## [Assignment]
Return the data below unaltered, but strip out the pictures.

─── Given records

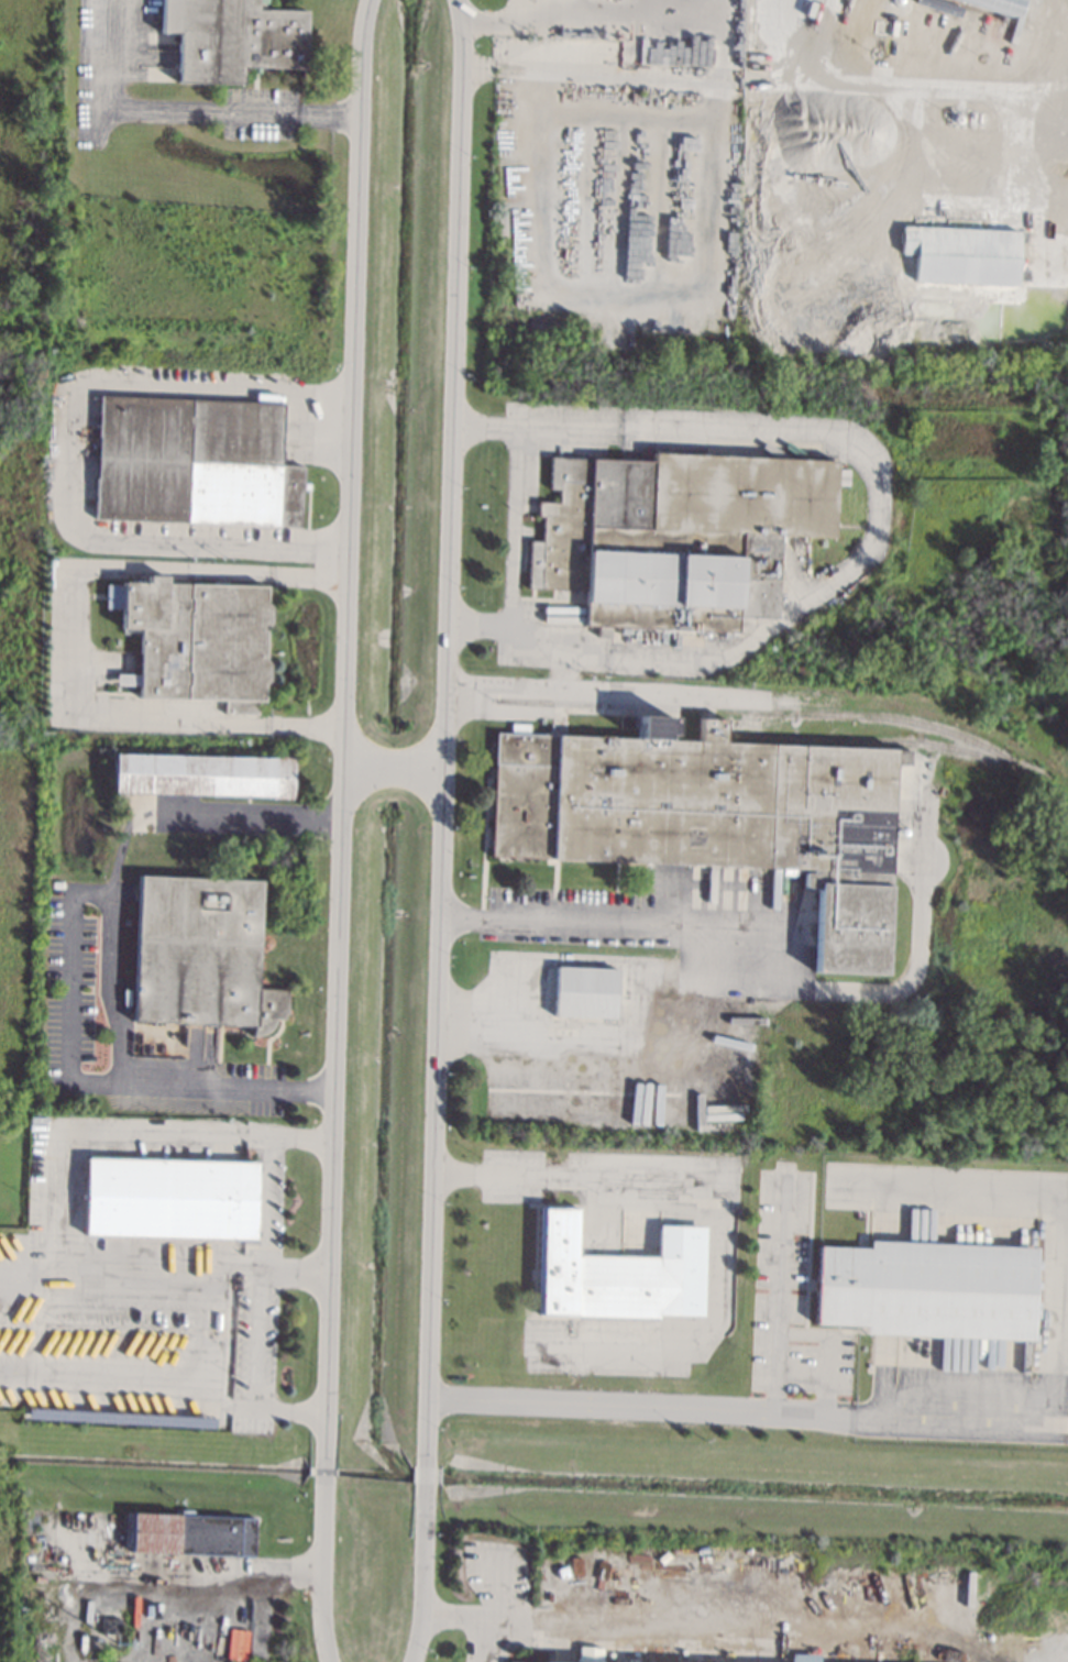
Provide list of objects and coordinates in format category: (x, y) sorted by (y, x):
building: (993, 5)
road: (589, 7)
building: (232, 37)
road: (796, 40)
road: (928, 87)
road: (188, 104)
building: (961, 254)
road: (355, 364)
road: (74, 458)
building: (194, 461)
road: (518, 516)
building: (676, 536)
building: (196, 638)
road: (64, 642)
building: (126, 679)
road: (447, 732)
road: (349, 750)
road: (398, 770)
building: (204, 774)
building: (712, 814)
road: (113, 945)
building: (201, 953)
road: (772, 954)
crop: (13, 967)
building: (584, 992)
road: (69, 996)
road: (337, 1118)
road: (103, 1126)
road: (559, 1178)
building: (169, 1198)
road: (194, 1264)
building: (618, 1274)
building: (928, 1289)
road: (778, 1293)
road: (828, 1349)
road: (166, 1378)
road: (725, 1413)
road: (325, 1474)
road: (429, 1477)
building: (192, 1534)
road: (322, 1572)
road: (427, 1576)
road: (245, 1586)
road: (477, 1615)
road: (742, 1623)
building: (109, 1625)
building: (588, 1654)
building: (802, 1657)
building: (509, 1661)

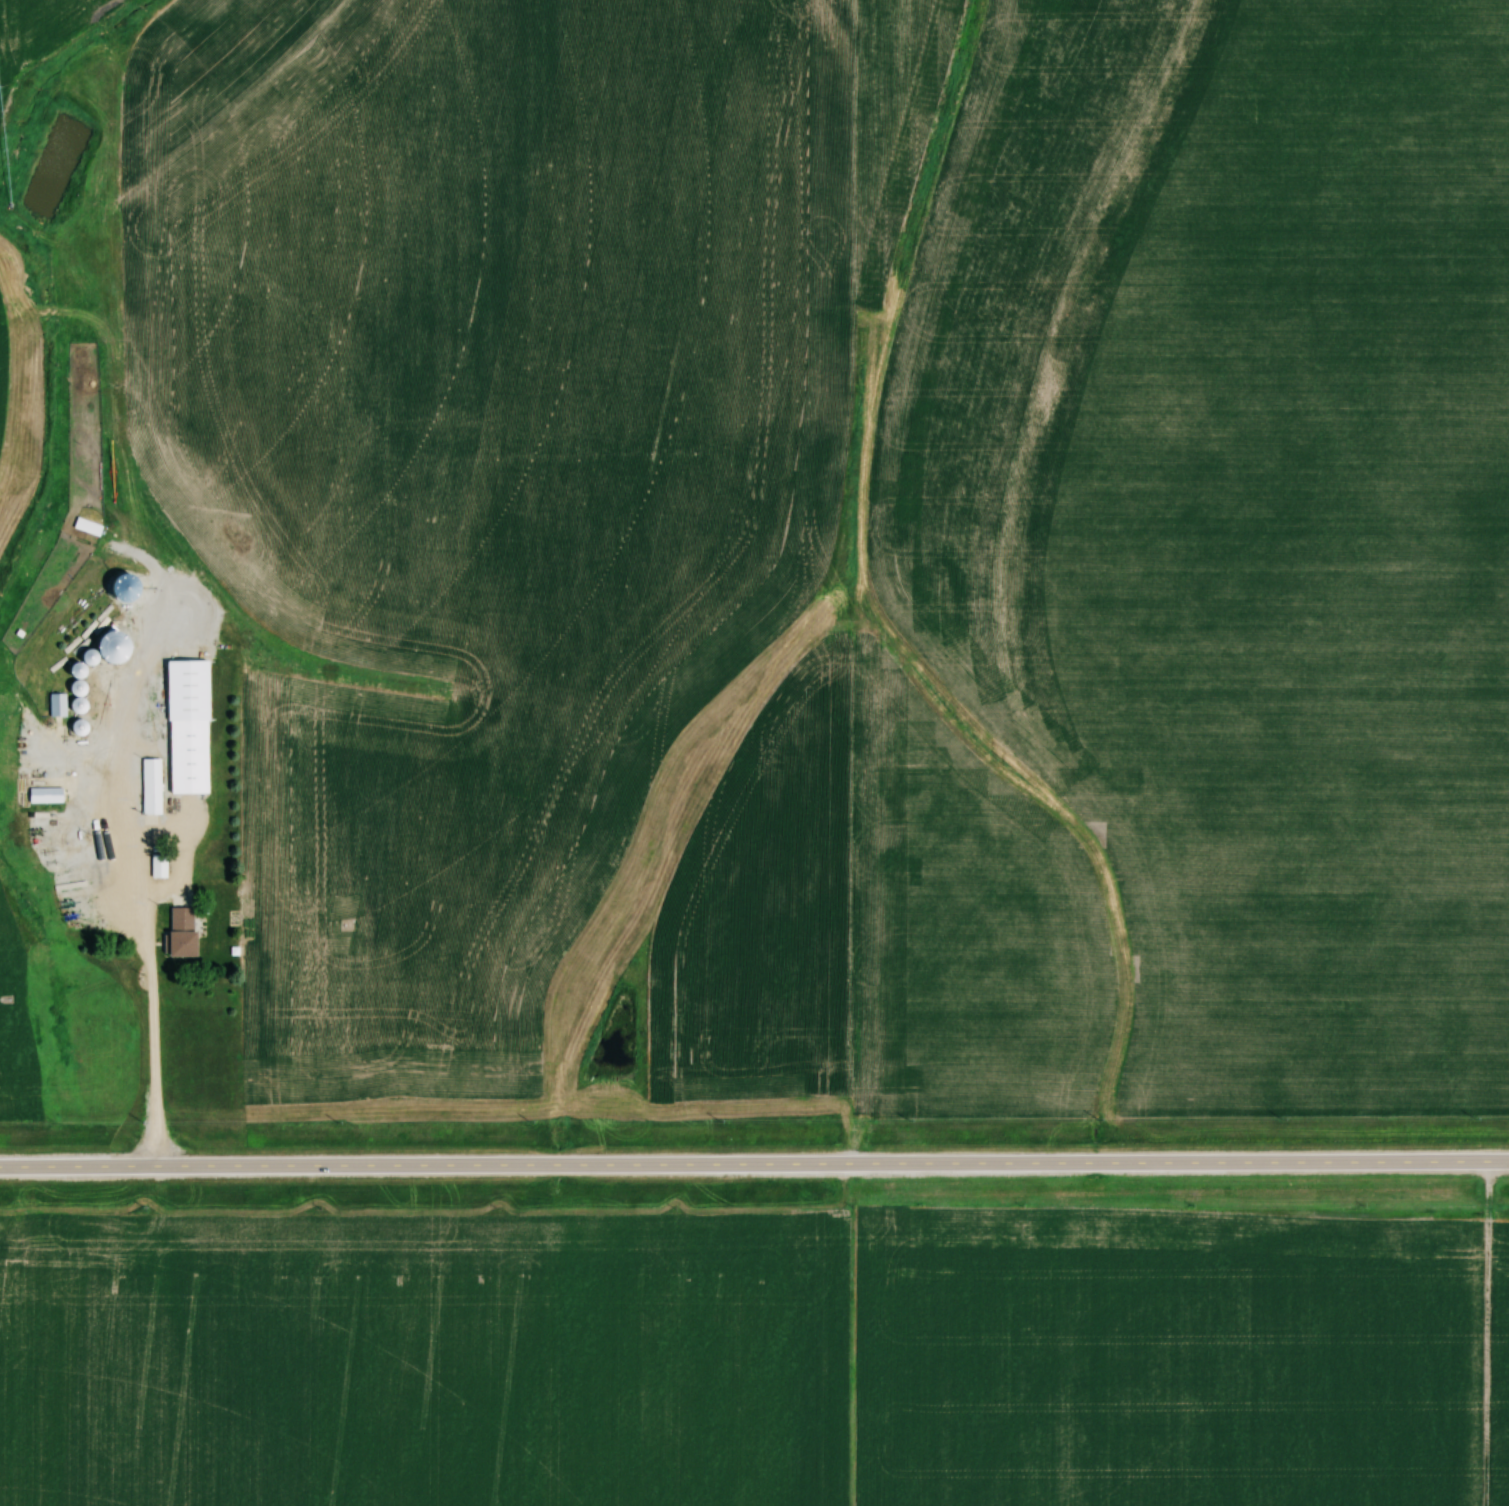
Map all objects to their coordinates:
building: (193, 726)
building: (77, 759)
building: (155, 786)
building: (48, 795)
building: (162, 865)
building: (187, 932)
road: (156, 1050)
road: (754, 1168)

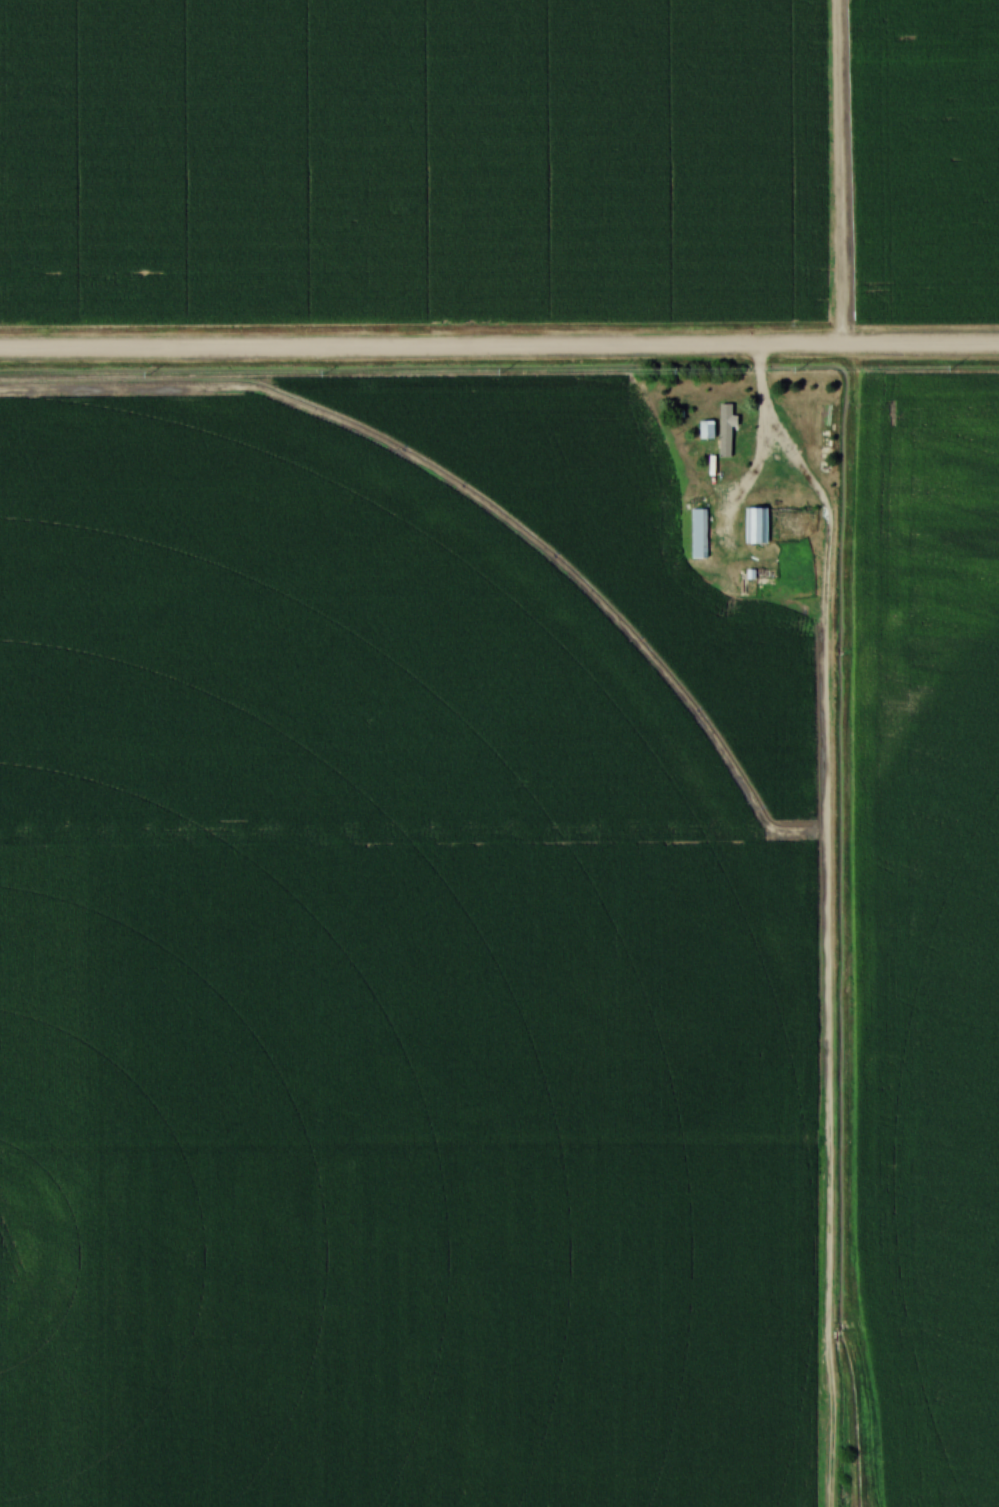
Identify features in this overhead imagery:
road: (840, 172)
road: (499, 348)
building: (708, 431)
building: (726, 431)
road: (760, 453)
building: (757, 526)
building: (700, 533)

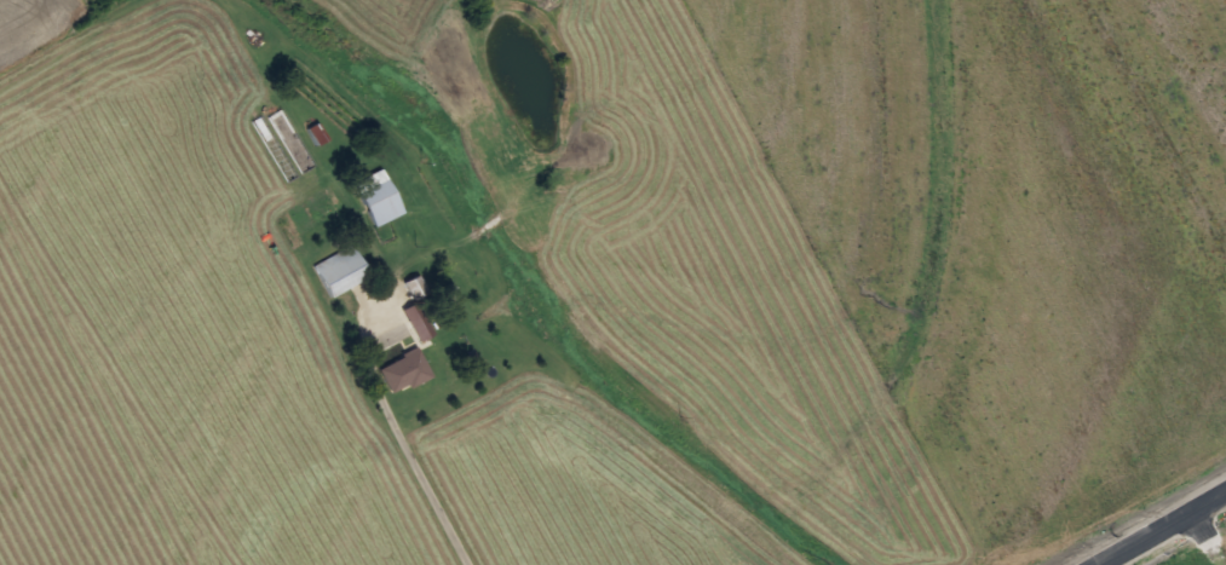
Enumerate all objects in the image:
building: (380, 202)
crop: (913, 252)
building: (340, 270)
building: (418, 292)
crop: (175, 311)
building: (422, 328)
building: (404, 371)
crop: (572, 470)
road: (434, 497)
road: (1157, 525)
crop: (1221, 548)

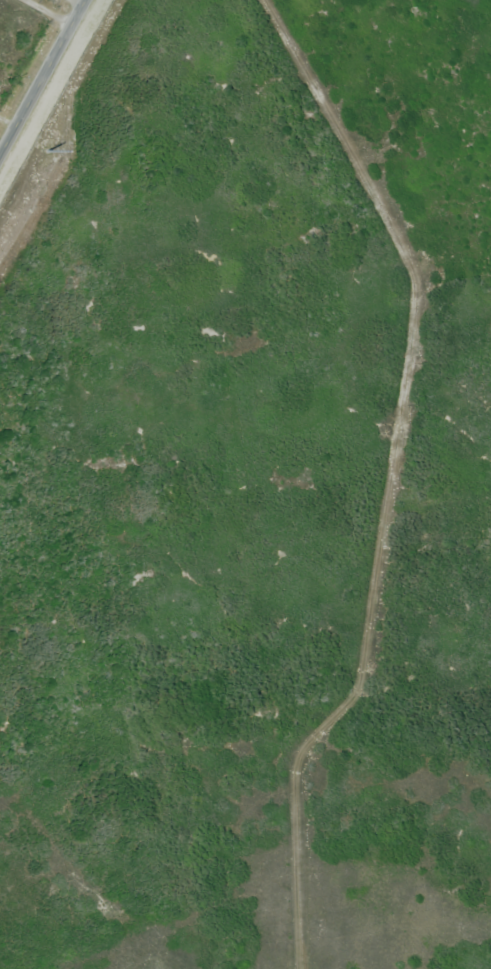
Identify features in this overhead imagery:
road: (42, 75)
airport: (250, 494)

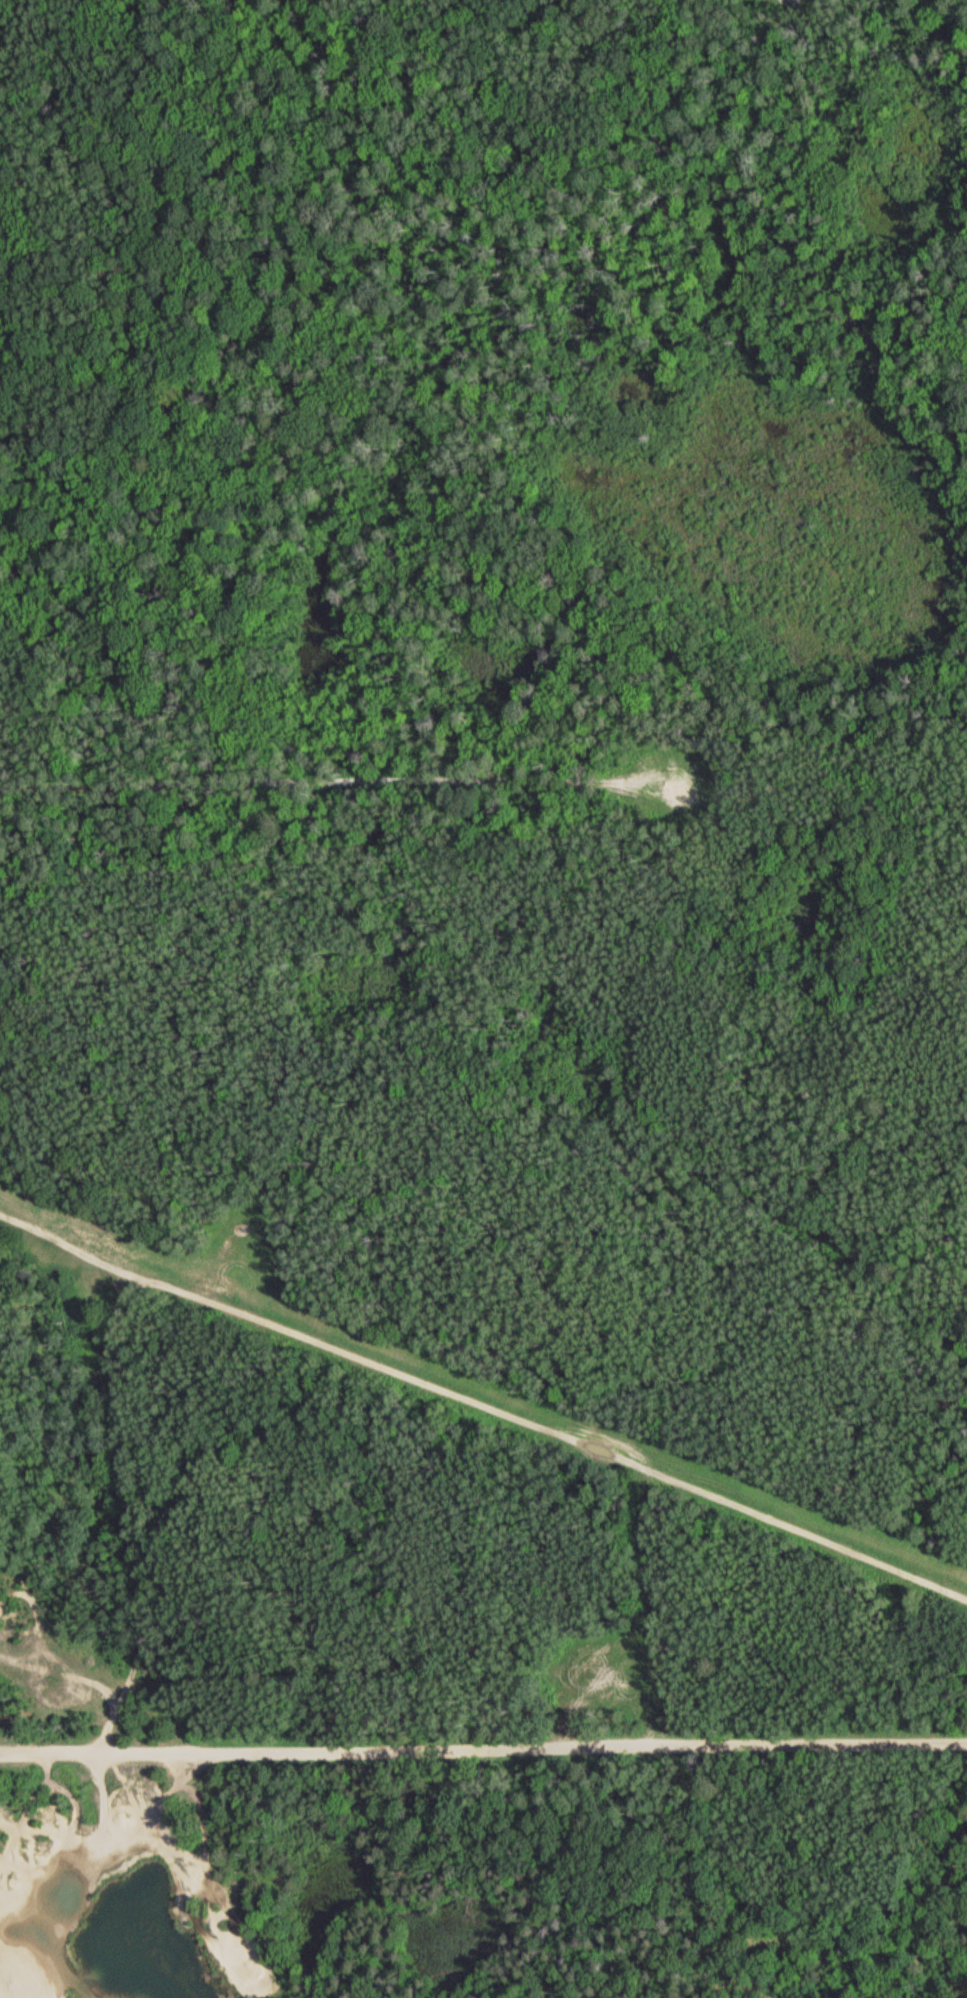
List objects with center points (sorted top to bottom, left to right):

──────

## [Result of this task]
Provide list of objects and coordinates in format category: (x, y) sorted by (y, x):
building: (993, 5)
road: (589, 7)
building: (232, 37)
road: (796, 40)
road: (928, 87)
road: (188, 104)
building: (961, 254)
road: (355, 364)
road: (74, 458)
building: (194, 461)
road: (518, 516)
building: (676, 536)
building: (196, 638)
road: (64, 642)
building: (126, 679)
road: (447, 732)
road: (349, 750)
road: (398, 770)
building: (204, 774)
building: (712, 814)
road: (113, 945)
building: (201, 953)
road: (772, 954)
crop: (13, 967)
building: (584, 992)
road: (69, 996)
road: (337, 1118)
road: (103, 1126)
road: (559, 1178)
building: (169, 1198)
road: (194, 1264)
building: (618, 1274)
building: (928, 1289)
road: (778, 1293)
road: (828, 1349)
road: (166, 1378)
road: (725, 1413)
road: (325, 1474)
road: (429, 1477)
building: (192, 1534)
road: (322, 1572)
road: (427, 1576)
road: (245, 1586)
road: (477, 1615)
road: (742, 1623)
building: (109, 1625)
building: (588, 1654)
building: (802, 1657)
building: (509, 1661)

Map all objects to their coordinates:
building: (193, 726)
building: (77, 759)
building: (155, 786)
building: (48, 795)
building: (162, 865)
building: (187, 932)
road: (156, 1050)
road: (754, 1168)

Identify features in this overhead imagery:
road: (840, 172)
road: (499, 348)
building: (708, 431)
building: (726, 431)
road: (760, 453)
building: (757, 526)
building: (700, 533)

Enumerate all objects in the image:
building: (380, 202)
crop: (913, 252)
building: (340, 270)
building: (418, 292)
crop: (175, 311)
building: (422, 328)
building: (404, 371)
crop: (572, 470)
road: (434, 497)
road: (1157, 525)
crop: (1221, 548)

Identify features in this overhead imagery:
road: (42, 75)
airport: (250, 494)

List objects with center points (sorted top to bottom, left to right):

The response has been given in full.